-- Supplied data follows --

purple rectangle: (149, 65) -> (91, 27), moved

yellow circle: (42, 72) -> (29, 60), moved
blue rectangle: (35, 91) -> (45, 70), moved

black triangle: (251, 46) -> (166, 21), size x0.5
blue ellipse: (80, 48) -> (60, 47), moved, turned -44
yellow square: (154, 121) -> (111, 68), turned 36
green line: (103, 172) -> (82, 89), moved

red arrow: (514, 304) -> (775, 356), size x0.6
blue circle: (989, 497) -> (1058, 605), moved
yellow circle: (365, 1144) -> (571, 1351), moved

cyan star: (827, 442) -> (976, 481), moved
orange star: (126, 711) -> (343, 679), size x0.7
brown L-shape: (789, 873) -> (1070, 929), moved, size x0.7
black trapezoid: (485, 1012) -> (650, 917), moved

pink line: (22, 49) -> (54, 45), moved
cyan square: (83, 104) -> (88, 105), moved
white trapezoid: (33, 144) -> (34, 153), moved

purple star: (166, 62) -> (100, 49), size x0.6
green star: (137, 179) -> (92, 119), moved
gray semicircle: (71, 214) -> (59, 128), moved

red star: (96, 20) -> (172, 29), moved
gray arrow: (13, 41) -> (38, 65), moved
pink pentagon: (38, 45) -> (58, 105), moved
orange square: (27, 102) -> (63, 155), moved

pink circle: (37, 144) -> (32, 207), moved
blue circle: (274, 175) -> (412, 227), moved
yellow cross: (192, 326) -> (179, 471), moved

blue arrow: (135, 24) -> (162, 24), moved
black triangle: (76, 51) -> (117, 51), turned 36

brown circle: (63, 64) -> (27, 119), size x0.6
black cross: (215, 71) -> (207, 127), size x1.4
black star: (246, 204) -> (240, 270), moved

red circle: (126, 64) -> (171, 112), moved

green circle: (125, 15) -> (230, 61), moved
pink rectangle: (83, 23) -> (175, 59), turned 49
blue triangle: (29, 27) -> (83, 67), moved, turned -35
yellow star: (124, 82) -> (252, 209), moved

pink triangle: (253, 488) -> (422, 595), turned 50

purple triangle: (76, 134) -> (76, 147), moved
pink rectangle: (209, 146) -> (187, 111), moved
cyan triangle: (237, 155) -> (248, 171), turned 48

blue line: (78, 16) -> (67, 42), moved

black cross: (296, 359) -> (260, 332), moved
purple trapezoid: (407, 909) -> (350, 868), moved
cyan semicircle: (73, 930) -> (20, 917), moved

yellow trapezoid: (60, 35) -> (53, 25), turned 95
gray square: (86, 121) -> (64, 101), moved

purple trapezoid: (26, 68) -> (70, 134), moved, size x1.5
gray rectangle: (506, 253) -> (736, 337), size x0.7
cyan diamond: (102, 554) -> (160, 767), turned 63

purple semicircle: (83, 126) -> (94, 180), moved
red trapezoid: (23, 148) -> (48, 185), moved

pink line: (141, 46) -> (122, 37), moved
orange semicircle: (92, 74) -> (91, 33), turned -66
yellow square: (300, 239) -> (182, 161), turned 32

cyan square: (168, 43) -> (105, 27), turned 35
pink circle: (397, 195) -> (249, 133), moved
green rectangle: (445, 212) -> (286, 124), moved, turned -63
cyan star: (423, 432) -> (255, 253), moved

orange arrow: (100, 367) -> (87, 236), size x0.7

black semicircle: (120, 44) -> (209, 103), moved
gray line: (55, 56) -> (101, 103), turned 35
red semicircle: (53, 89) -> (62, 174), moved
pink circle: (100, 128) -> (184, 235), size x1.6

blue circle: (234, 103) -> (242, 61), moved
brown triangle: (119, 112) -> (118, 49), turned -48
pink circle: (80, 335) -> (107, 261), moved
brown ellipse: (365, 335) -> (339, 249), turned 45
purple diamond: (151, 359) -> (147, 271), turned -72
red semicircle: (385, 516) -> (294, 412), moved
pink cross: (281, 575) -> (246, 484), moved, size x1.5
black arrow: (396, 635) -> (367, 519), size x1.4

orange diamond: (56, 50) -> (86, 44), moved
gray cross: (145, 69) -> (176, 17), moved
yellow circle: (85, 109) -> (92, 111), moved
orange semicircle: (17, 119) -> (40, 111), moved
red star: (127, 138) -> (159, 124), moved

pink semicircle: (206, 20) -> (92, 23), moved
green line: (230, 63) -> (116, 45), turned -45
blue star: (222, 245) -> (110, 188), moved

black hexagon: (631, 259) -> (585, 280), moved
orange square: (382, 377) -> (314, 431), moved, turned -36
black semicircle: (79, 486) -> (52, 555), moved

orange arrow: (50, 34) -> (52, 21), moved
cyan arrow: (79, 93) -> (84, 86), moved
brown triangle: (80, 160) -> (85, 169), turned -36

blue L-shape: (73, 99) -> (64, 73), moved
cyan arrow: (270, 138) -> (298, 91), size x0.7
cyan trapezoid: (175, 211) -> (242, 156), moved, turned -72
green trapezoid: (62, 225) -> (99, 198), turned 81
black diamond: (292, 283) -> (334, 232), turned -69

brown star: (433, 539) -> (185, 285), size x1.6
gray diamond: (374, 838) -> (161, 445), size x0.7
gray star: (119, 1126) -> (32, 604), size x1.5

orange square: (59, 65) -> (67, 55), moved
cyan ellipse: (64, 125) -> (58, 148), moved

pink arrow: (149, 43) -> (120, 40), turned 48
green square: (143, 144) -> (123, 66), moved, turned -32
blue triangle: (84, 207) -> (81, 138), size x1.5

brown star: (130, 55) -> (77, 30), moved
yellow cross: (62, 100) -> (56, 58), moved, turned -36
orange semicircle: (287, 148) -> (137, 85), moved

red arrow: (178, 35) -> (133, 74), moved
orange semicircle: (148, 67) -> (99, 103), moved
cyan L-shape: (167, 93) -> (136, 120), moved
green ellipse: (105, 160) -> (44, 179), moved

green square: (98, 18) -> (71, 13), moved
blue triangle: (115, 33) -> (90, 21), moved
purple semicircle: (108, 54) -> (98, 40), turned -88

-- Supplied data concluded --

**What is needed:**
Each entry above must be repeated exactly, with nothing dropped.

**Response below:**
purple rectangle: (149, 65) -> (91, 27), moved

yellow circle: (42, 72) -> (29, 60), moved
blue rectangle: (35, 91) -> (45, 70), moved

black triangle: (251, 46) -> (166, 21), size x0.5
blue ellipse: (80, 48) -> (60, 47), moved, turned -44
yellow square: (154, 121) -> (111, 68), turned 36
green line: (103, 172) -> (82, 89), moved

red arrow: (514, 304) -> (775, 356), size x0.6
blue circle: (989, 497) -> (1058, 605), moved
yellow circle: (365, 1144) -> (571, 1351), moved

cyan star: (827, 442) -> (976, 481), moved
orange star: (126, 711) -> (343, 679), size x0.7
brown L-shape: (789, 873) -> (1070, 929), moved, size x0.7
black trapezoid: (485, 1012) -> (650, 917), moved

pink line: (22, 49) -> (54, 45), moved
cyan square: (83, 104) -> (88, 105), moved
white trapezoid: (33, 144) -> (34, 153), moved

purple star: (166, 62) -> (100, 49), size x0.6
green star: (137, 179) -> (92, 119), moved
gray semicircle: (71, 214) -> (59, 128), moved

red star: (96, 20) -> (172, 29), moved
gray arrow: (13, 41) -> (38, 65), moved
pink pentagon: (38, 45) -> (58, 105), moved
orange square: (27, 102) -> (63, 155), moved

pink circle: (37, 144) -> (32, 207), moved
blue circle: (274, 175) -> (412, 227), moved
yellow cross: (192, 326) -> (179, 471), moved

blue arrow: (135, 24) -> (162, 24), moved
black triangle: (76, 51) -> (117, 51), turned 36

brown circle: (63, 64) -> (27, 119), size x0.6
black cross: (215, 71) -> (207, 127), size x1.4
black star: (246, 204) -> (240, 270), moved

red circle: (126, 64) -> (171, 112), moved

green circle: (125, 15) -> (230, 61), moved
pink rectangle: (83, 23) -> (175, 59), turned 49
blue triangle: (29, 27) -> (83, 67), moved, turned -35
yellow star: (124, 82) -> (252, 209), moved

pink triangle: (253, 488) -> (422, 595), turned 50

purple triangle: (76, 134) -> (76, 147), moved
pink rectangle: (209, 146) -> (187, 111), moved
cyan triangle: (237, 155) -> (248, 171), turned 48

blue line: (78, 16) -> (67, 42), moved

black cross: (296, 359) -> (260, 332), moved
purple trapezoid: (407, 909) -> (350, 868), moved
cyan semicircle: (73, 930) -> (20, 917), moved

yellow trapezoid: (60, 35) -> (53, 25), turned 95
gray square: (86, 121) -> (64, 101), moved

purple trapezoid: (26, 68) -> (70, 134), moved, size x1.5
gray rectangle: (506, 253) -> (736, 337), size x0.7
cyan diamond: (102, 554) -> (160, 767), turned 63

purple semicircle: (83, 126) -> (94, 180), moved
red trapezoid: (23, 148) -> (48, 185), moved

pink line: (141, 46) -> (122, 37), moved
orange semicircle: (92, 74) -> (91, 33), turned -66
yellow square: (300, 239) -> (182, 161), turned 32

cyan square: (168, 43) -> (105, 27), turned 35
pink circle: (397, 195) -> (249, 133), moved
green rectangle: (445, 212) -> (286, 124), moved, turned -63
cyan star: (423, 432) -> (255, 253), moved

orange arrow: (100, 367) -> (87, 236), size x0.7

black semicircle: (120, 44) -> (209, 103), moved
gray line: (55, 56) -> (101, 103), turned 35
red semicircle: (53, 89) -> (62, 174), moved
pink circle: (100, 128) -> (184, 235), size x1.6

blue circle: (234, 103) -> (242, 61), moved
brown triangle: (119, 112) -> (118, 49), turned -48
pink circle: (80, 335) -> (107, 261), moved
brown ellipse: (365, 335) -> (339, 249), turned 45
purple diamond: (151, 359) -> (147, 271), turned -72
red semicircle: (385, 516) -> (294, 412), moved
pink cross: (281, 575) -> (246, 484), moved, size x1.5
black arrow: (396, 635) -> (367, 519), size x1.4

orange diamond: (56, 50) -> (86, 44), moved
gray cross: (145, 69) -> (176, 17), moved
yellow circle: (85, 109) -> (92, 111), moved
orange semicircle: (17, 119) -> (40, 111), moved
red star: (127, 138) -> (159, 124), moved

pink semicircle: (206, 20) -> (92, 23), moved
green line: (230, 63) -> (116, 45), turned -45
blue star: (222, 245) -> (110, 188), moved

black hexagon: (631, 259) -> (585, 280), moved
orange square: (382, 377) -> (314, 431), moved, turned -36
black semicircle: (79, 486) -> (52, 555), moved

orange arrow: (50, 34) -> (52, 21), moved
cyan arrow: (79, 93) -> (84, 86), moved
brown triangle: (80, 160) -> (85, 169), turned -36

blue L-shape: (73, 99) -> (64, 73), moved
cyan arrow: (270, 138) -> (298, 91), size x0.7
cyan trapezoid: (175, 211) -> (242, 156), moved, turned -72
green trapezoid: (62, 225) -> (99, 198), turned 81
black diamond: (292, 283) -> (334, 232), turned -69

brown star: (433, 539) -> (185, 285), size x1.6
gray diamond: (374, 838) -> (161, 445), size x0.7
gray star: (119, 1126) -> (32, 604), size x1.5

orange square: (59, 65) -> (67, 55), moved
cyan ellipse: (64, 125) -> (58, 148), moved

pink arrow: (149, 43) -> (120, 40), turned 48
green square: (143, 144) -> (123, 66), moved, turned -32
blue triangle: (84, 207) -> (81, 138), size x1.5

brown star: (130, 55) -> (77, 30), moved
yellow cross: (62, 100) -> (56, 58), moved, turned -36
orange semicircle: (287, 148) -> (137, 85), moved

red arrow: (178, 35) -> (133, 74), moved
orange semicircle: (148, 67) -> (99, 103), moved
cyan L-shape: (167, 93) -> (136, 120), moved
green ellipse: (105, 160) -> (44, 179), moved

green square: (98, 18) -> (71, 13), moved
blue triangle: (115, 33) -> (90, 21), moved
purple semicircle: (108, 54) -> (98, 40), turned -88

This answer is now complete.